=== Goal of the exercise ===
Look for the line containing "blue cap [614,651,715,751]" in the entries below, then print that line and all that follow it exactly.
"""
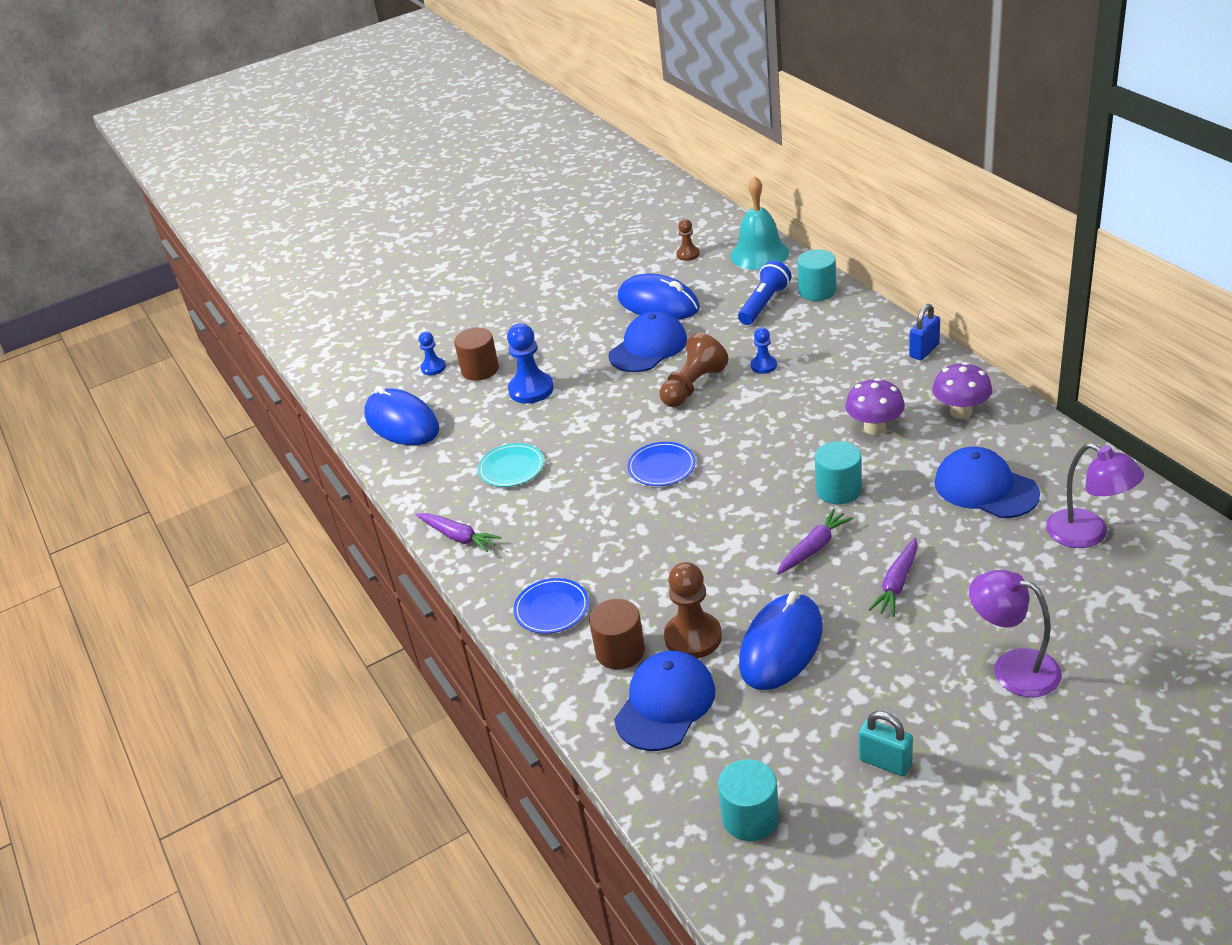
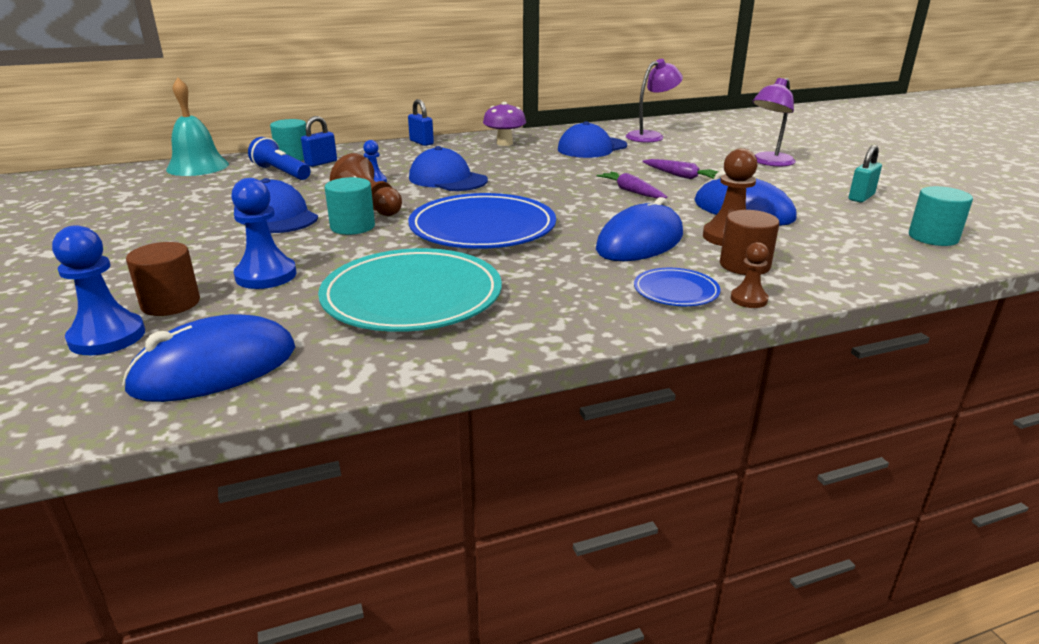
camera: 85 degrees left, 10 degrees down
purple carrot [415,513,501,552] -> none
blue pawn [419,332,446,375] -> blue pawn [52,225,145,355], size x1.75
turquoise plate [478,443,544,487] -> turquoise plate [318,248,502,332], size x2.09
blue cap [614,651,715,751] -> blue cap moved to [409,146,488,191]
blue mouse [618,273,700,320] -> blue mouse moved to [596,197,683,261]
blue plate [627,442,696,486] -> blue plate [408,193,556,249], size x2.09
brown pawn [676,219,700,261] -> brown pawn moved to [731,242,769,308]
turquoise cylinder [815,441,862,504] -> turquoise cylinder moved to [325,177,375,235]
purple mushroom [845,378,905,435] -> none
none -> blue padlock [301,116,337,167]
"""
=== Written answer ===
blue cap [614,651,715,751] -> blue cap moved to [409,146,488,191]
blue mouse [618,273,700,320] -> blue mouse moved to [596,197,683,261]
blue plate [627,442,696,486] -> blue plate [408,193,556,249], size x2.09
brown pawn [676,219,700,261] -> brown pawn moved to [731,242,769,308]
turquoise cylinder [815,441,862,504] -> turquoise cylinder moved to [325,177,375,235]
purple mushroom [845,378,905,435] -> none
none -> blue padlock [301,116,337,167]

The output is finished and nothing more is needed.